Leave out the pictures and restate every entry word for word.
Start of Material shown
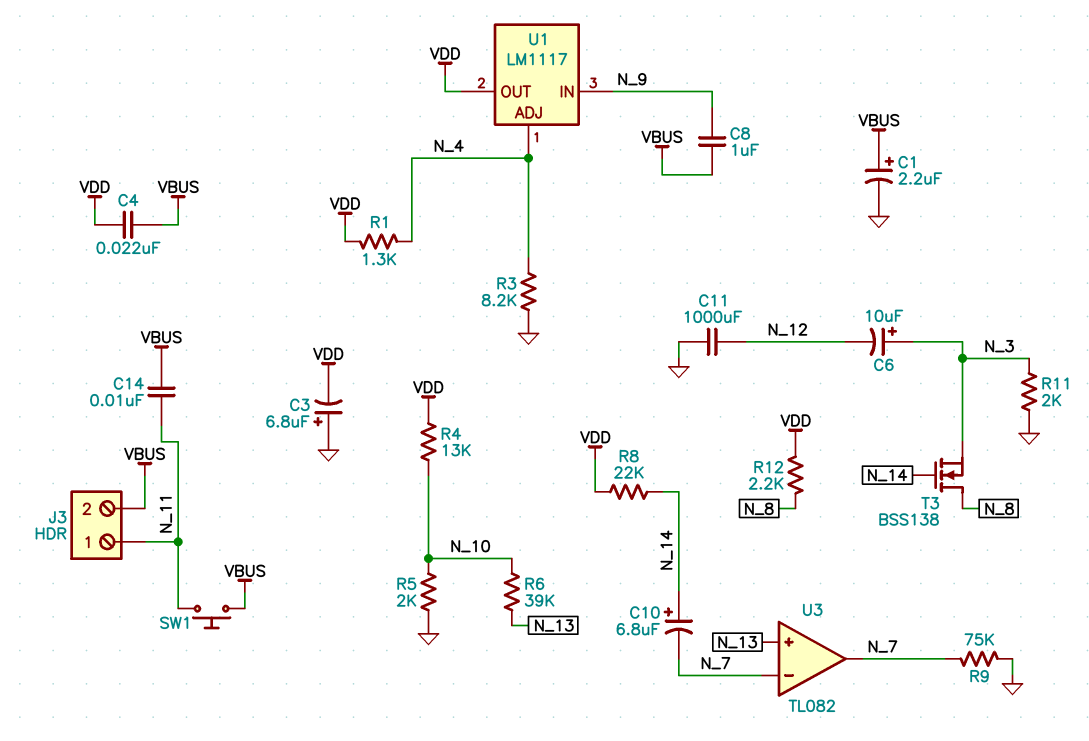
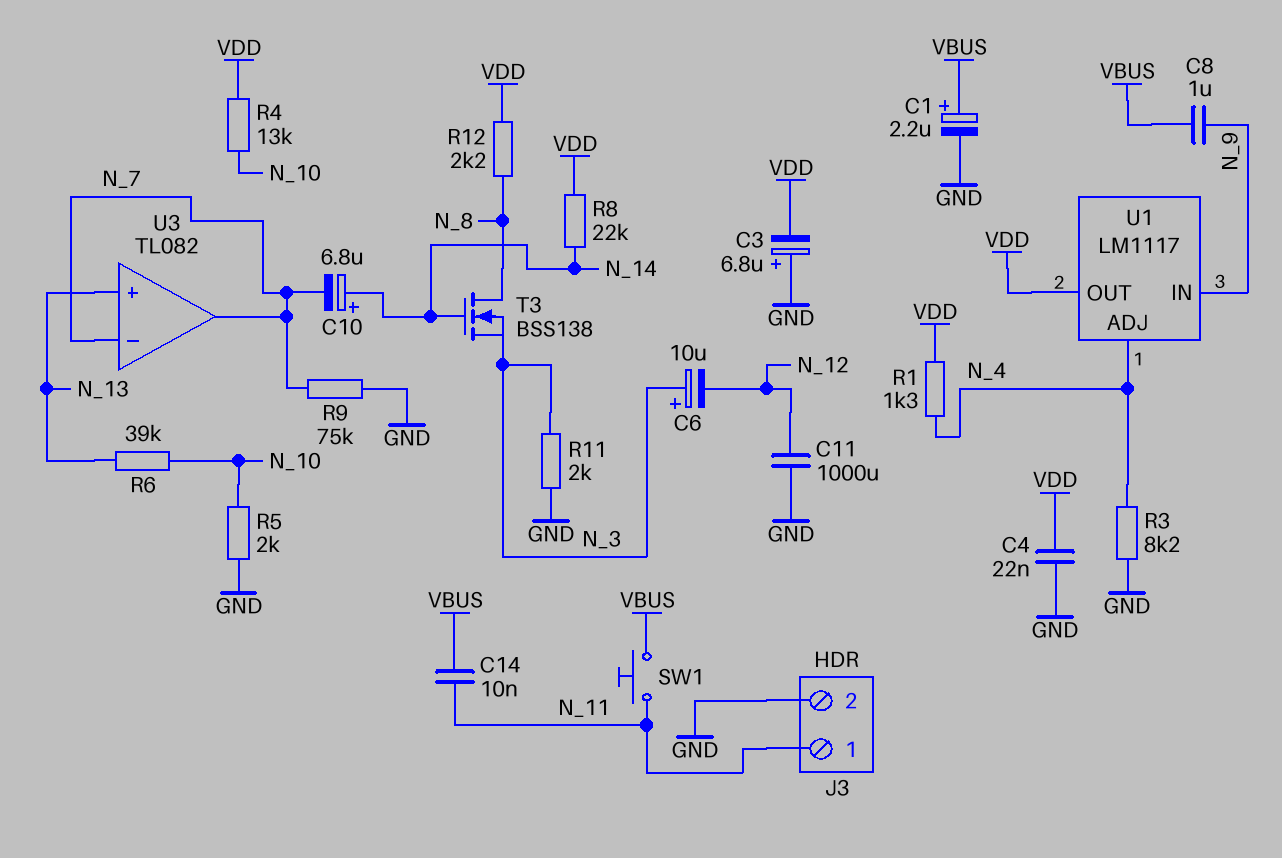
C4: 22nF (VBUS, VDD) -> 22nF (GND, VDD)
J3 pin 2: VBUS -> GND

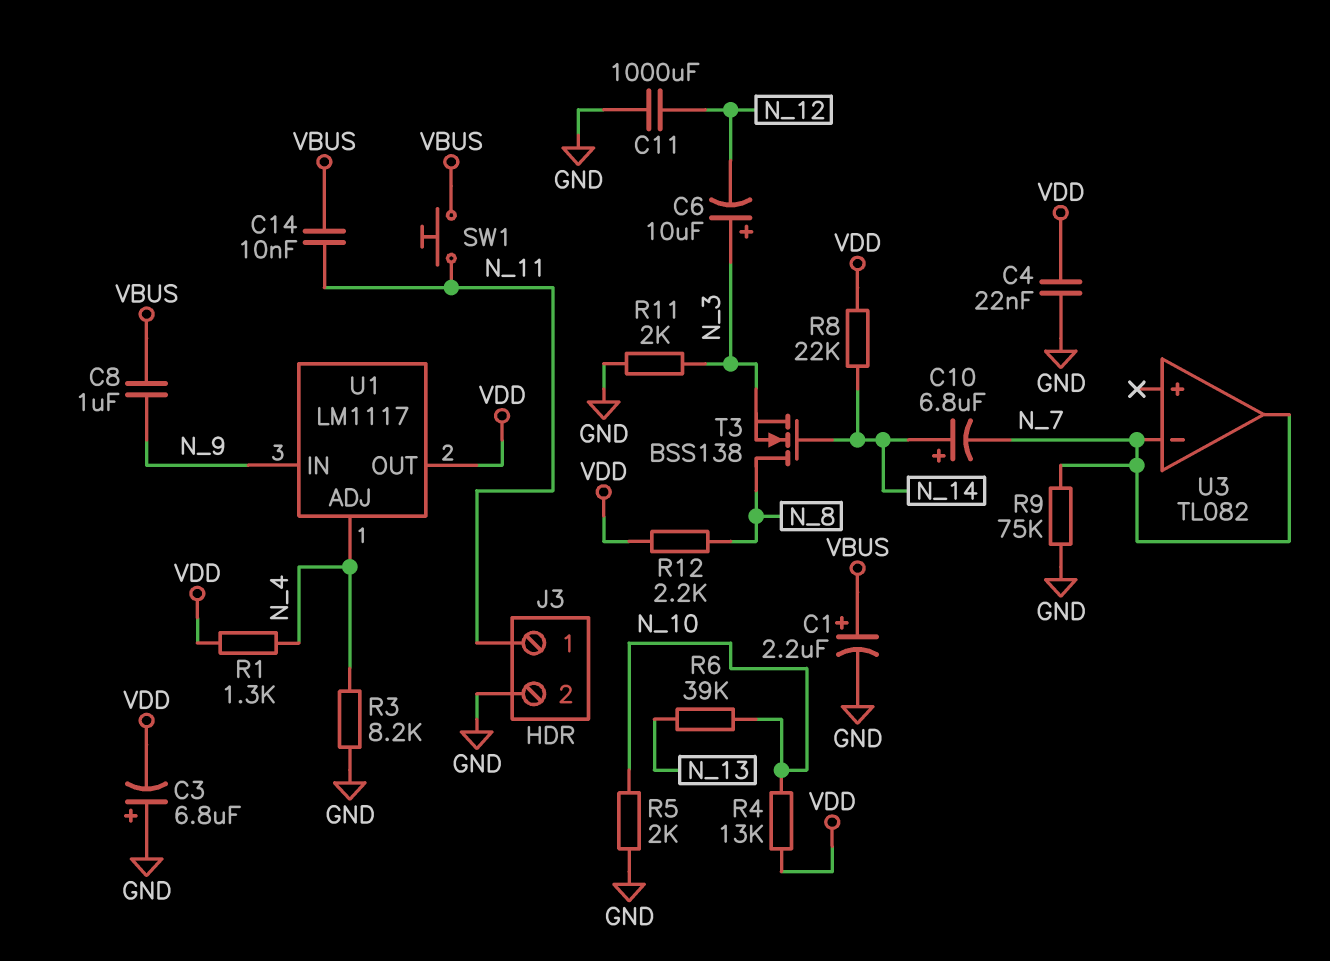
U3 pin in+: N_13 -> none

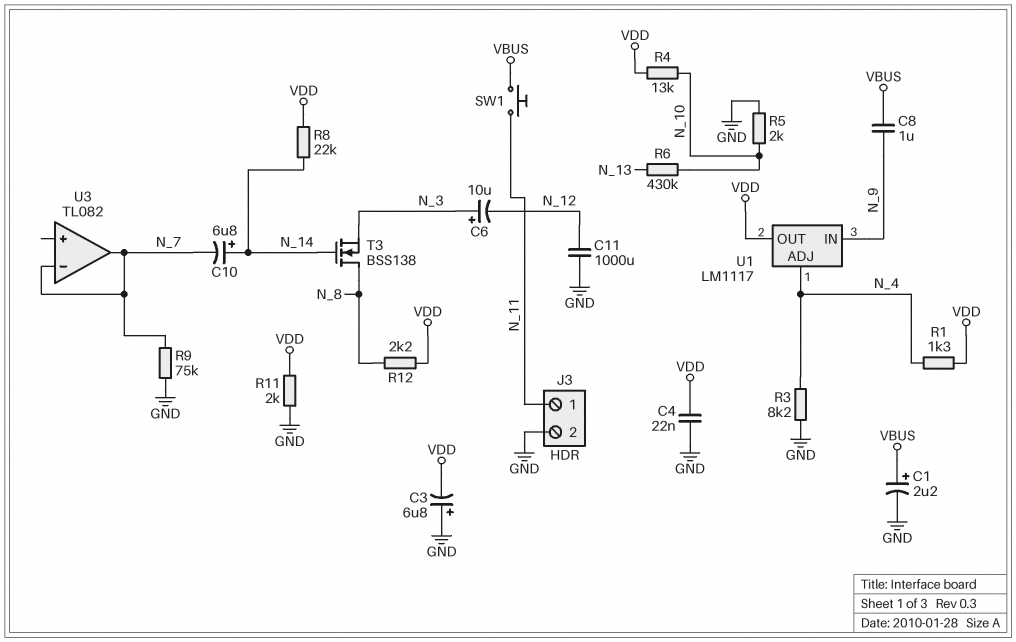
C14: 10nF (N_11, VBUS) -> none
R6: 39k (N_10, N_13) -> 430k (N_10, N_13)
R11: 2k (GND, N_3) -> 2k (GND, VDD)

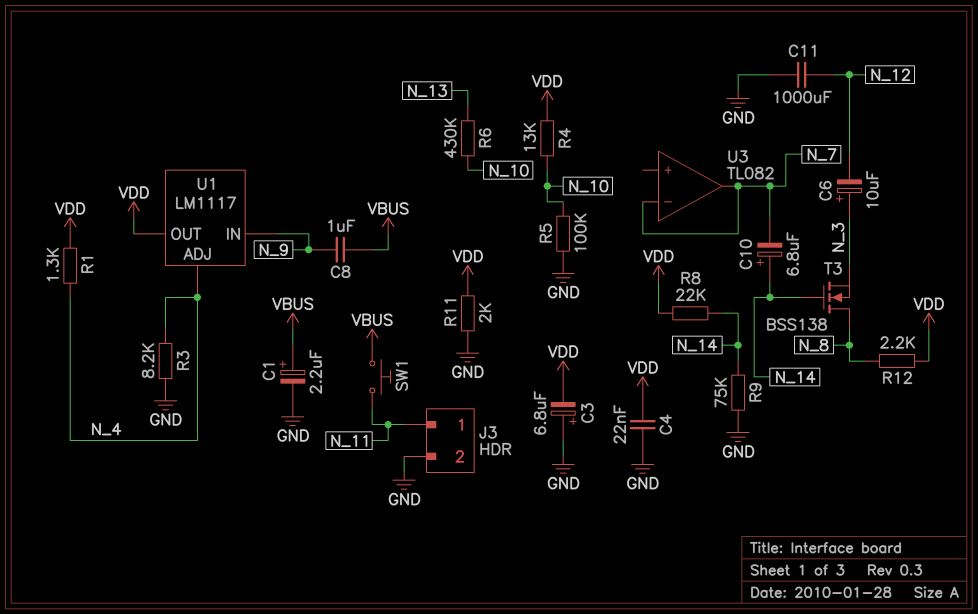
R5: 2k (GND, N_10) -> 100k (GND, N_10)
R9: 75k (GND, N_7) -> 75k (GND, N_14)

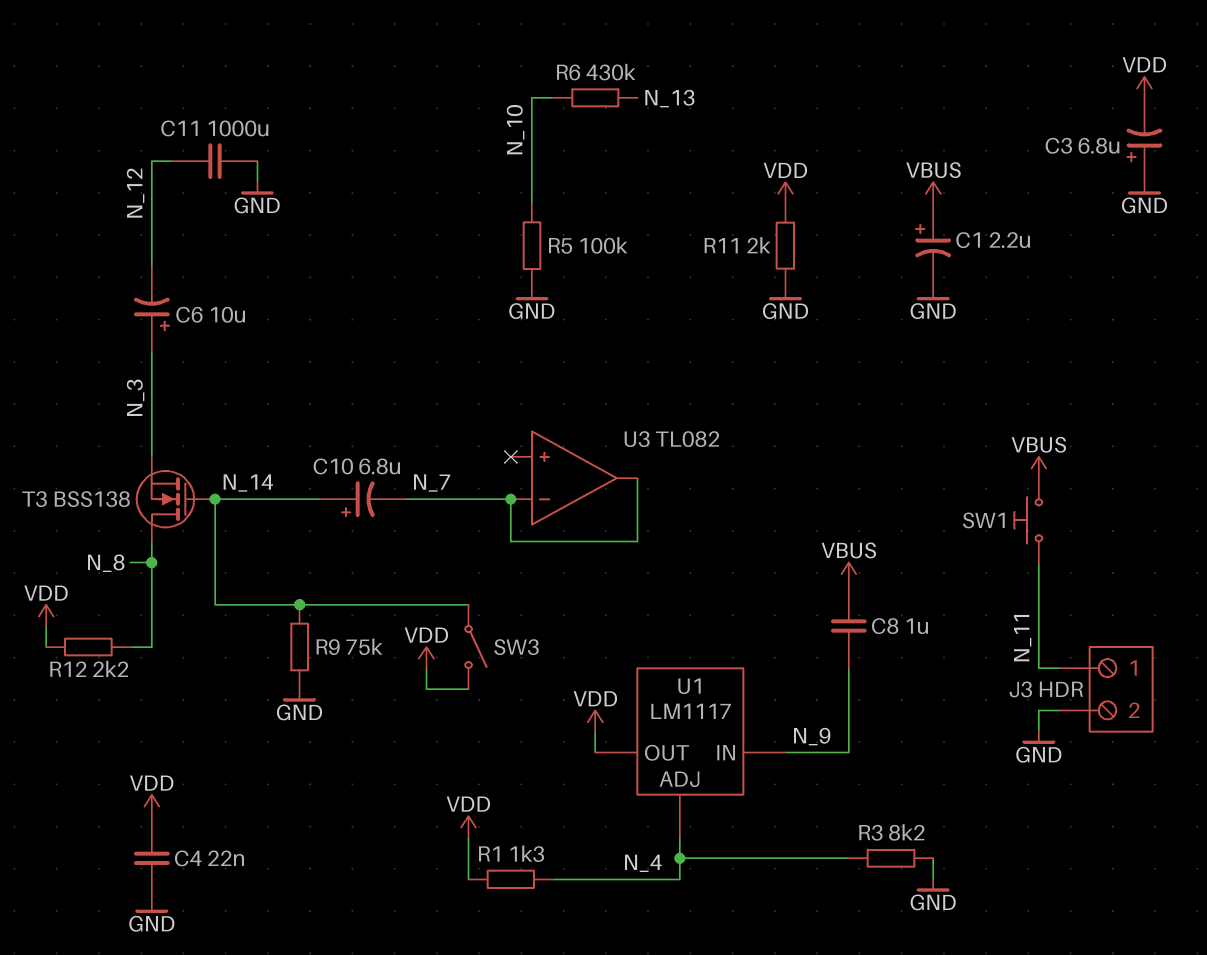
R4: 13k (N_10, VDD) -> none
R8: 22k (N_14, VDD) -> none
SW3: none -> switch (N_14, VDD)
End of Material shown
### [Result of this exercise]
C4: 22nF (VBUS, VDD) -> 22nF (GND, VDD)
J3 pin 2: VBUS -> GND

U3 pin in+: N_13 -> none

C14: 10nF (N_11, VBUS) -> none
R6: 39k (N_10, N_13) -> 430k (N_10, N_13)
R11: 2k (GND, N_3) -> 2k (GND, VDD)

R5: 2k (GND, N_10) -> 100k (GND, N_10)
R9: 75k (GND, N_7) -> 75k (GND, N_14)

R4: 13k (N_10, VDD) -> none
R8: 22k (N_14, VDD) -> none
SW3: none -> switch (N_14, VDD)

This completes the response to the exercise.